### [PROBLEM DESCRIPTION]
Every line from the one bearing "pink house [279,86,337,151] -> none" through the last line of the entries should be printed exactly, with no other output.

### [SUPPLIED MATERIAL]
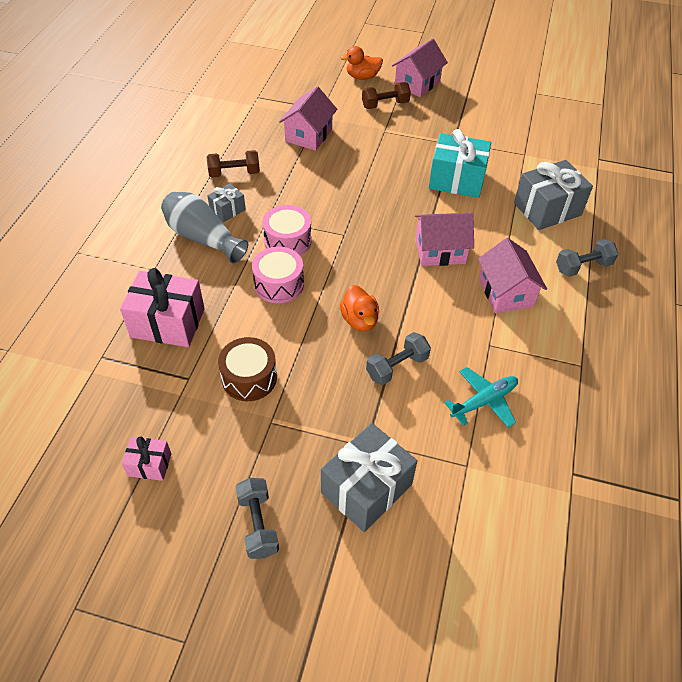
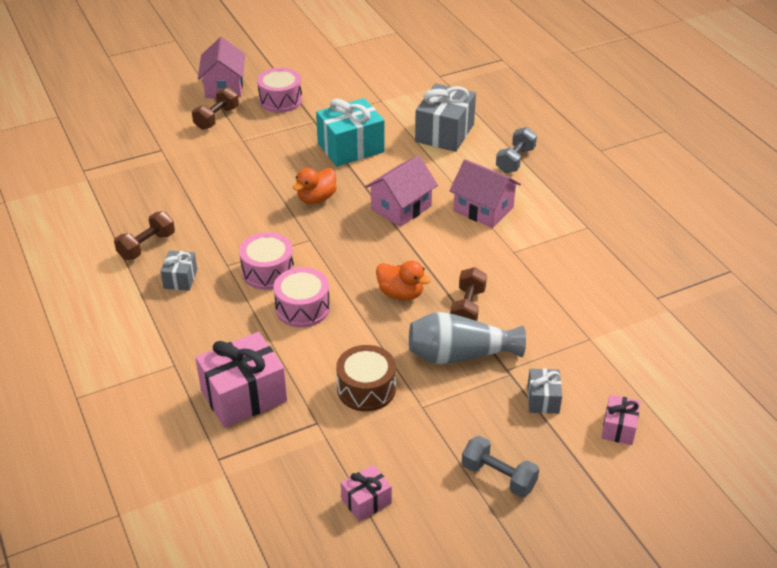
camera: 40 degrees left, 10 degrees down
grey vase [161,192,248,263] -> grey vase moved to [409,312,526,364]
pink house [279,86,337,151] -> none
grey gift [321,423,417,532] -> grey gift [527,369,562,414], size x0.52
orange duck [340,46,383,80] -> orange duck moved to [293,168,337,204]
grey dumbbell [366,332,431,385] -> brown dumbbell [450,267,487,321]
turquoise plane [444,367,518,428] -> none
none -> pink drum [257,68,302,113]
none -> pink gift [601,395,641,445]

### [RESPONSE BOX]
pink house [279,86,337,151] -> none
grey gift [321,423,417,532] -> grey gift [527,369,562,414], size x0.52
orange duck [340,46,383,80] -> orange duck moved to [293,168,337,204]
grey dumbbell [366,332,431,385] -> brown dumbbell [450,267,487,321]
turquoise plane [444,367,518,428] -> none
none -> pink drum [257,68,302,113]
none -> pink gift [601,395,641,445]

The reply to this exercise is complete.